_Aim of the exercise_. State how many lines in the listing contain the string "brick", and add nothing to that number.

_Source records_.
★ ★ ★

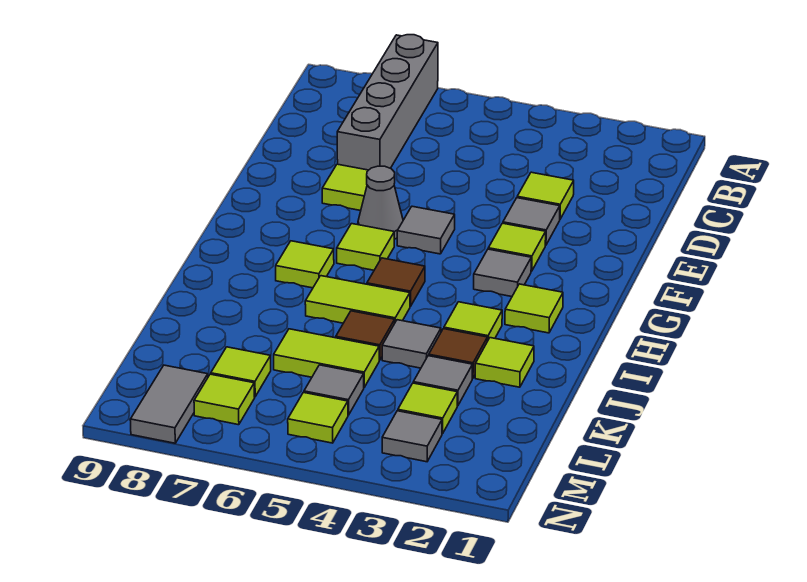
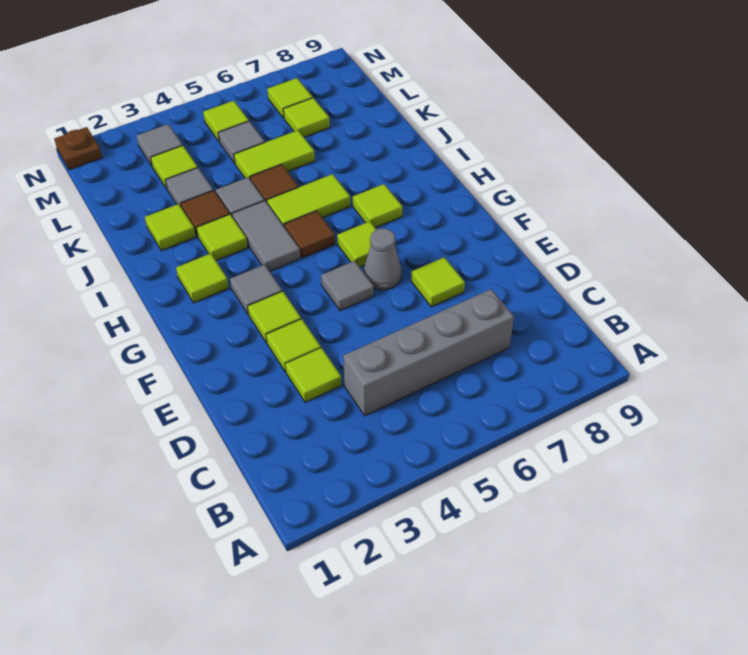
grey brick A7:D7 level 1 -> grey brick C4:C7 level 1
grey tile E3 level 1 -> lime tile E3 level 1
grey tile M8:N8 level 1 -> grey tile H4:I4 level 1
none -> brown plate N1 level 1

★ ★ ★

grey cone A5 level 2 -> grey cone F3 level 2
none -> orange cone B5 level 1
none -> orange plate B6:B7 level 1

★ ★ ★

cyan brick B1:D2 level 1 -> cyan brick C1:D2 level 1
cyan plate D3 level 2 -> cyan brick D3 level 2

★ ★ ★

_Result of the task_. 3